Directions: Return, word for word, the lines below starting at the line that contains "Locate an element" and ending at the line that contains "[(623, 511)]", including both of those lines.

Exercise data:
**********
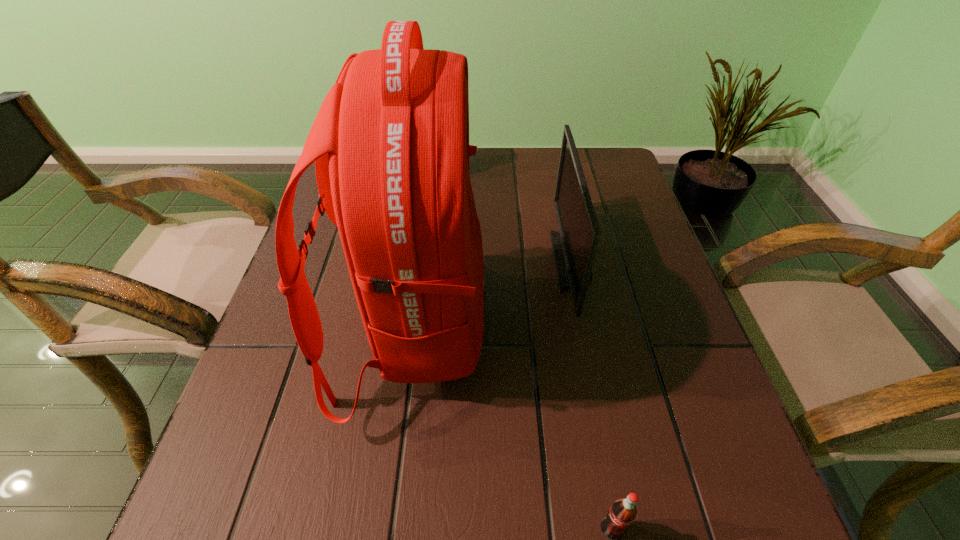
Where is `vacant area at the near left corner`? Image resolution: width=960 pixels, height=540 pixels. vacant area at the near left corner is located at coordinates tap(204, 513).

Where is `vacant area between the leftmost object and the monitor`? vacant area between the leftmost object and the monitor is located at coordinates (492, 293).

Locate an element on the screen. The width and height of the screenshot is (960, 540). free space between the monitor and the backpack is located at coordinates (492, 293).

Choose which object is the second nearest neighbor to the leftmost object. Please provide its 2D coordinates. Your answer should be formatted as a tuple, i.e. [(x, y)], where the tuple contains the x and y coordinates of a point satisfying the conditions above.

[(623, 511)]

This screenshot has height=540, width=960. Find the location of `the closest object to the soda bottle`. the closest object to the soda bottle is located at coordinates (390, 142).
**********
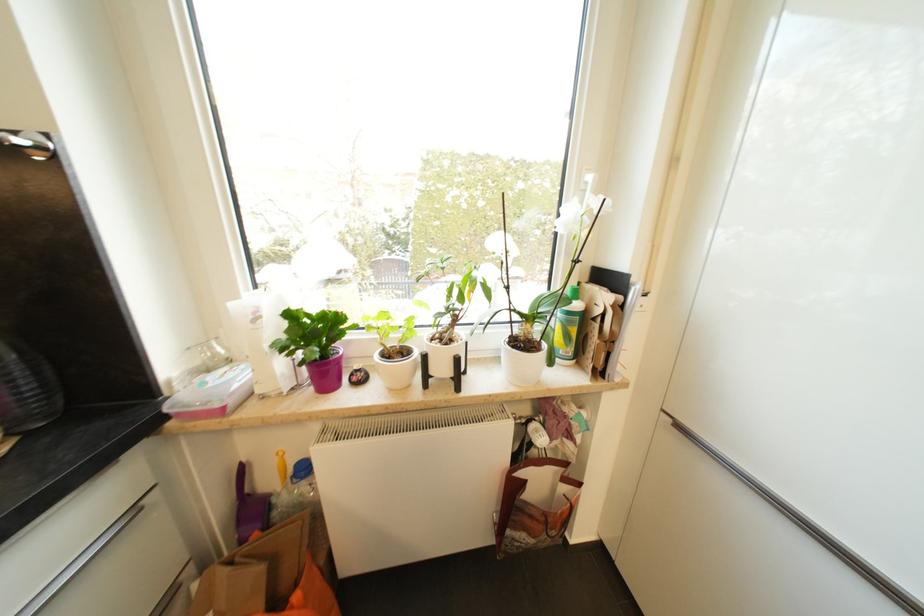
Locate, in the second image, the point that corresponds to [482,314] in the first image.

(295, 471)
**********
Task output:
Locate an element on the screen. The width and height of the screenshot is (960, 540). free space between the monitor and the backpack is located at coordinates (492, 293).

Choose which object is the second nearest neighbor to the leftmost object. Please provide its 2D coordinates. Your answer should be formatted as a tuple, i.e. [(x, y)], where the tuple contains the x and y coordinates of a point satisfying the conditions above.

[(623, 511)]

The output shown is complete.